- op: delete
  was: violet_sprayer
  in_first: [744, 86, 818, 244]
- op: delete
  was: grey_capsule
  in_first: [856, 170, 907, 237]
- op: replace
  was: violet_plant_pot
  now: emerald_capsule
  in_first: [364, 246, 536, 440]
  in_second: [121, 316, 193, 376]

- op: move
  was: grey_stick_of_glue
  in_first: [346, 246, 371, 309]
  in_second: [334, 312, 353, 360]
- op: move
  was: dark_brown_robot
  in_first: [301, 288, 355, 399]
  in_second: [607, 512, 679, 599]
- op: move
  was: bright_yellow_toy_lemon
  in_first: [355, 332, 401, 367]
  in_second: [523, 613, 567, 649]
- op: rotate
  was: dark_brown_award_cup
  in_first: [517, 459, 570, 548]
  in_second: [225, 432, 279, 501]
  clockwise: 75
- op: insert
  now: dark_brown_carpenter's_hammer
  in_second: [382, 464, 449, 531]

• [What is expected]:
Look above for the line that holds "- op: replace", then copy it and each line after it exactly, through the last line of the data.

• [Exercise answer]:
- op: replace
  was: violet_plant_pot
  now: emerald_capsule
  in_first: [364, 246, 536, 440]
  in_second: [121, 316, 193, 376]

- op: move
  was: grey_stick_of_glue
  in_first: [346, 246, 371, 309]
  in_second: [334, 312, 353, 360]
- op: move
  was: dark_brown_robot
  in_first: [301, 288, 355, 399]
  in_second: [607, 512, 679, 599]
- op: move
  was: bright_yellow_toy_lemon
  in_first: [355, 332, 401, 367]
  in_second: [523, 613, 567, 649]
- op: rotate
  was: dark_brown_award_cup
  in_first: [517, 459, 570, 548]
  in_second: [225, 432, 279, 501]
  clockwise: 75
- op: insert
  now: dark_brown_carpenter's_hammer
  in_second: [382, 464, 449, 531]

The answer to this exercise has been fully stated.